▶ _TASK GOAL_
Pictures excluded, please retype exactly the lines from the start of the data through the line that contains "after=orange_wine_glass; pos1=767,435; pos2=406,327", both ends kept, and nothing beyond them.

Entries taken from a collection:
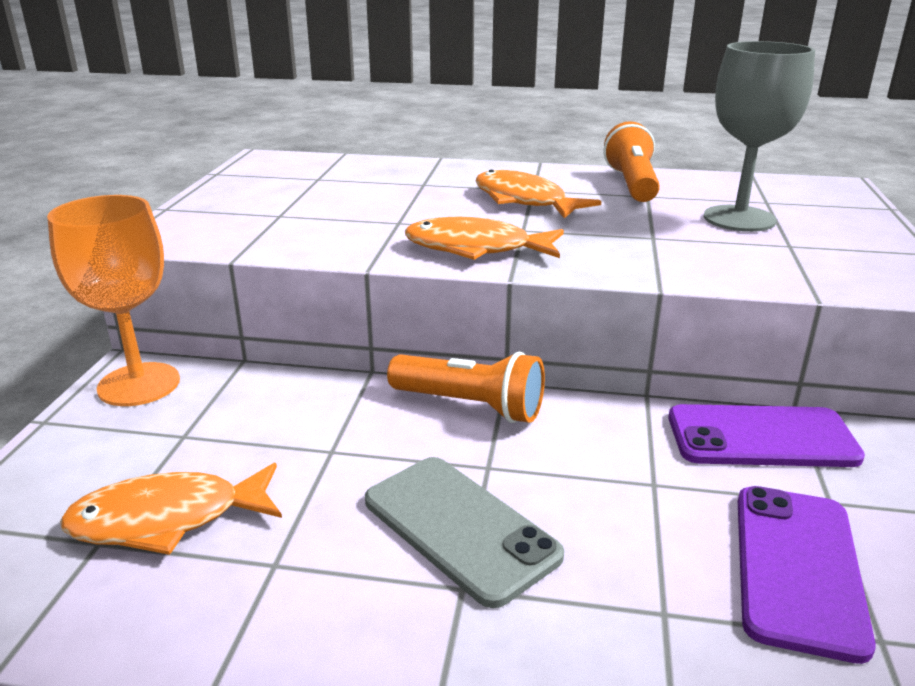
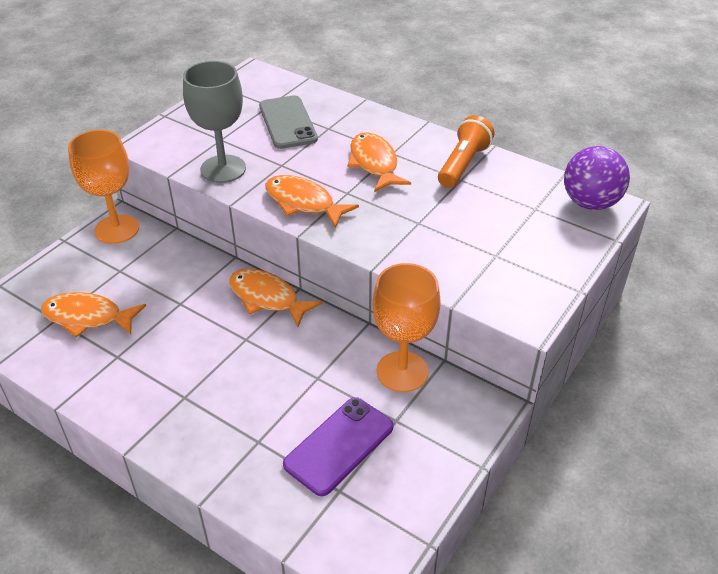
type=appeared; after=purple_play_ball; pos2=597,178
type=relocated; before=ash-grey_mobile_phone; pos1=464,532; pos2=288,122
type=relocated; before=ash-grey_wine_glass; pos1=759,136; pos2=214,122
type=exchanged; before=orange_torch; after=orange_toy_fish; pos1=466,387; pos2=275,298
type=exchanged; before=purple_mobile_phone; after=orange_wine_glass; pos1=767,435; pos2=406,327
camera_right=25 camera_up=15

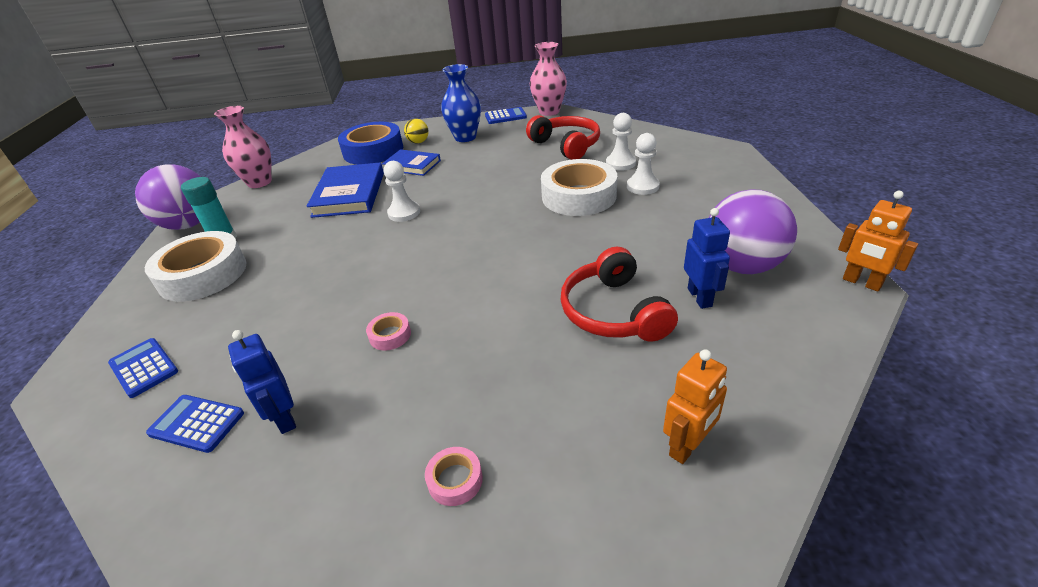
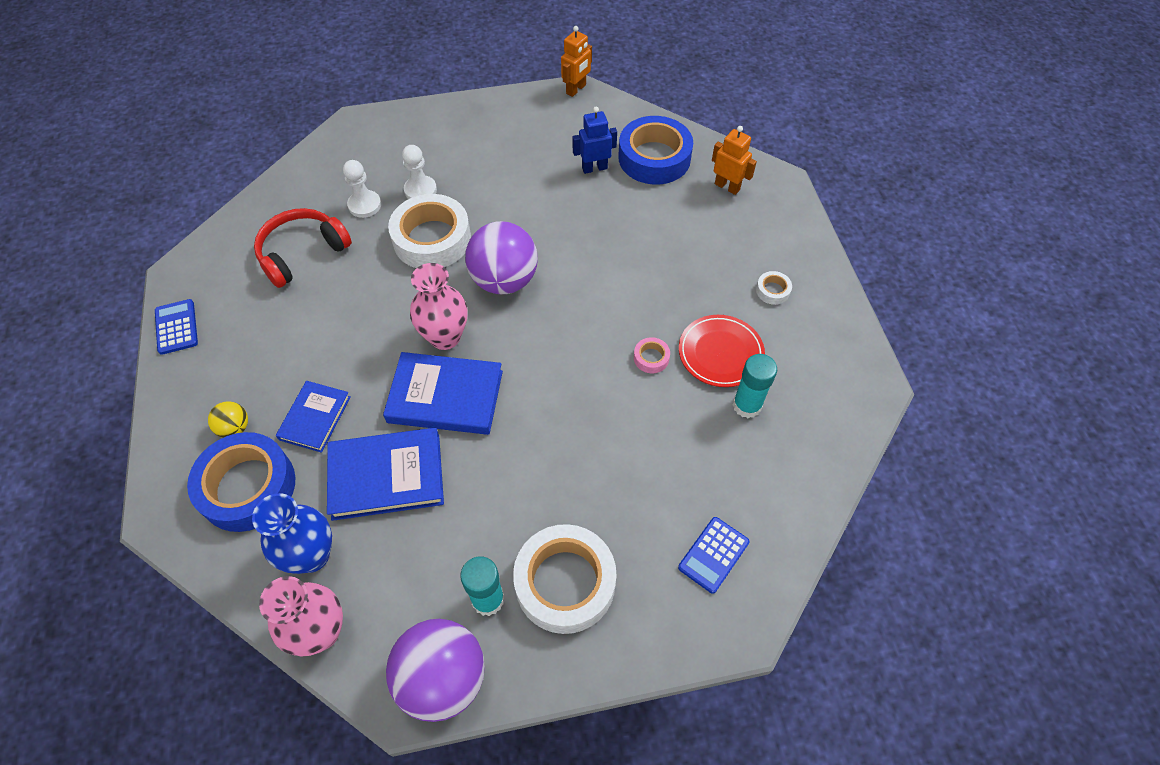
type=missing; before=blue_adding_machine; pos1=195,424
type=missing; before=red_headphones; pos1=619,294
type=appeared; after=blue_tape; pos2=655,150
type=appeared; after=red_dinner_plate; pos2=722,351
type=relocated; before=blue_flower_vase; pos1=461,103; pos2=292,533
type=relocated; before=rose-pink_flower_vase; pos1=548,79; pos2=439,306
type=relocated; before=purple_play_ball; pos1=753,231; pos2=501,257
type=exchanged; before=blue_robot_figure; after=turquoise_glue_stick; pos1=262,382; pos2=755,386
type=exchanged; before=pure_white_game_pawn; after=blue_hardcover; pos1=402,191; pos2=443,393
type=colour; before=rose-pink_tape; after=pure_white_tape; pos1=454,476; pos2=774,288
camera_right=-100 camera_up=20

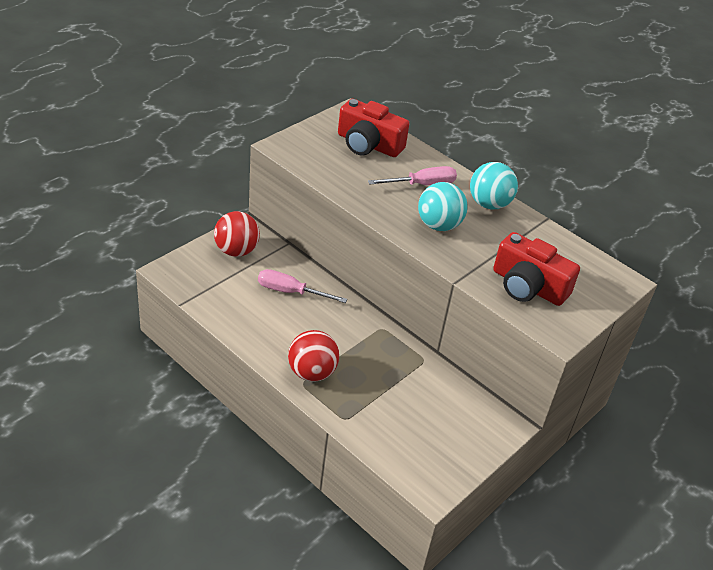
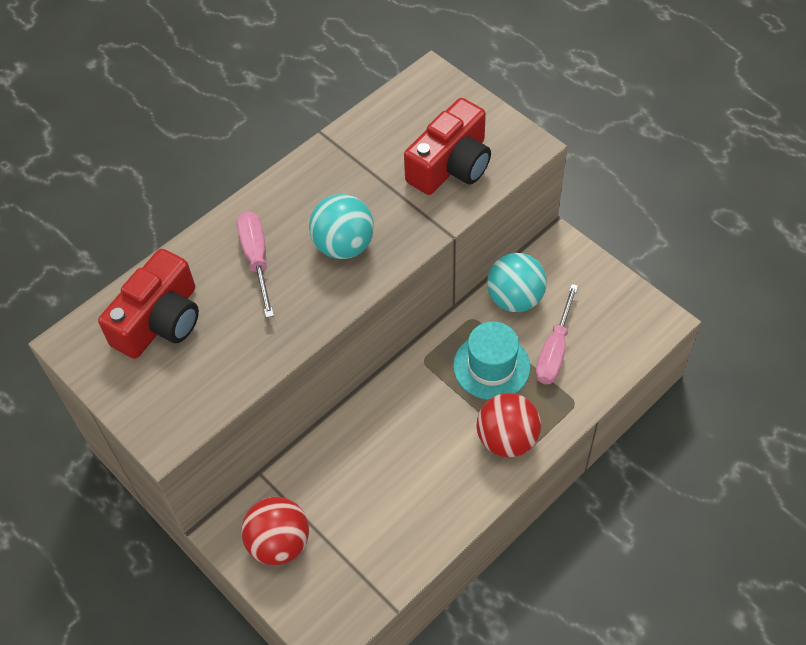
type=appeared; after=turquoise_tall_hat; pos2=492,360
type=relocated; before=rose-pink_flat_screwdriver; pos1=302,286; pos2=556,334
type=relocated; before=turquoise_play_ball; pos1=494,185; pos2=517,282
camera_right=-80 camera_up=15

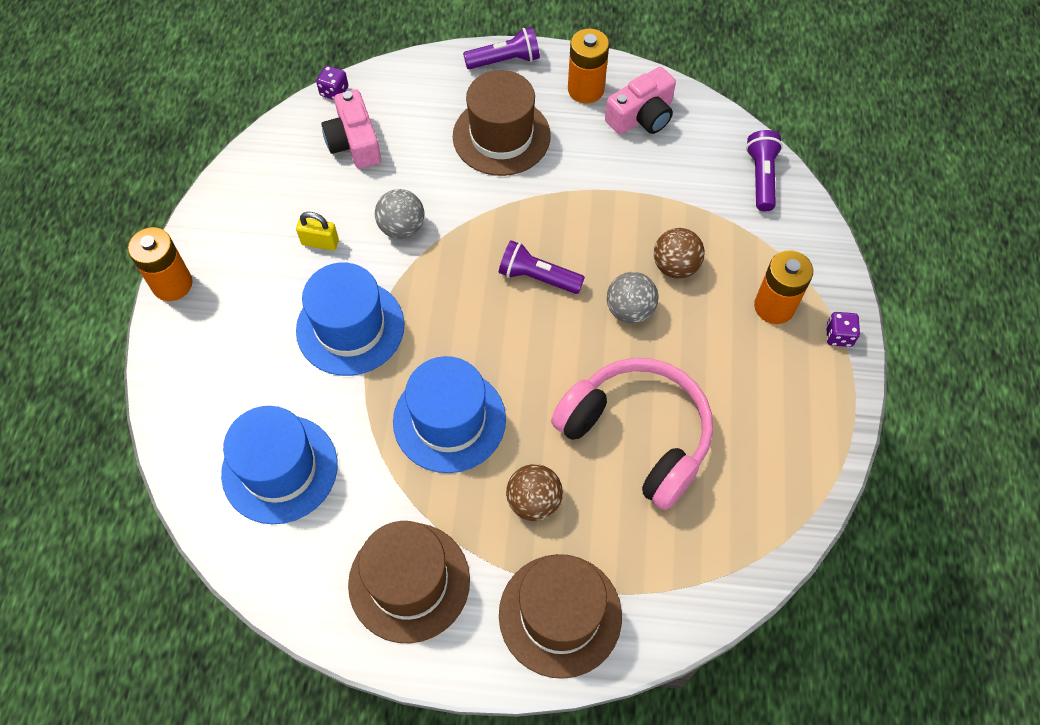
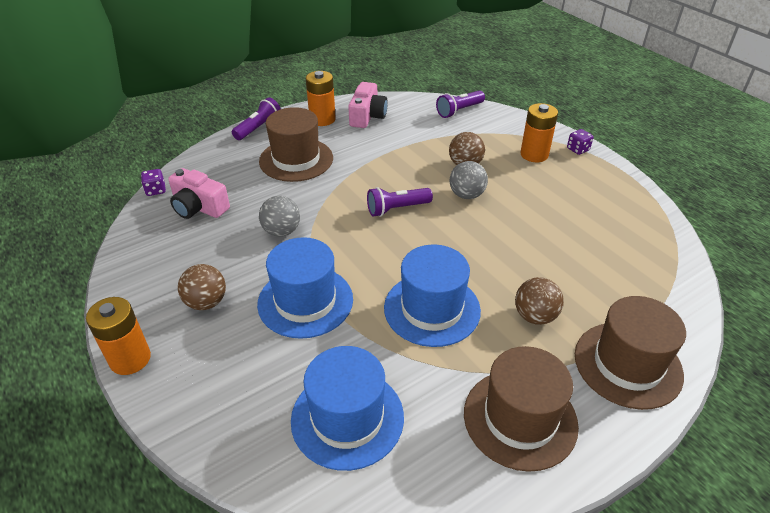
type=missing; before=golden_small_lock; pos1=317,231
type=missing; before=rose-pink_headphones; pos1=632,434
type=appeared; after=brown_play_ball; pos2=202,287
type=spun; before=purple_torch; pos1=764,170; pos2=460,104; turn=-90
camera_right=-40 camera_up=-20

▶ _RESPONSE TO THE TASK_
type=appeared; after=purple_play_ball; pos2=597,178
type=relocated; before=ash-grey_mobile_phone; pos1=464,532; pos2=288,122
type=relocated; before=ash-grey_wine_glass; pos1=759,136; pos2=214,122
type=exchanged; before=orange_torch; after=orange_toy_fish; pos1=466,387; pos2=275,298
type=exchanged; before=purple_mobile_phone; after=orange_wine_glass; pos1=767,435; pos2=406,327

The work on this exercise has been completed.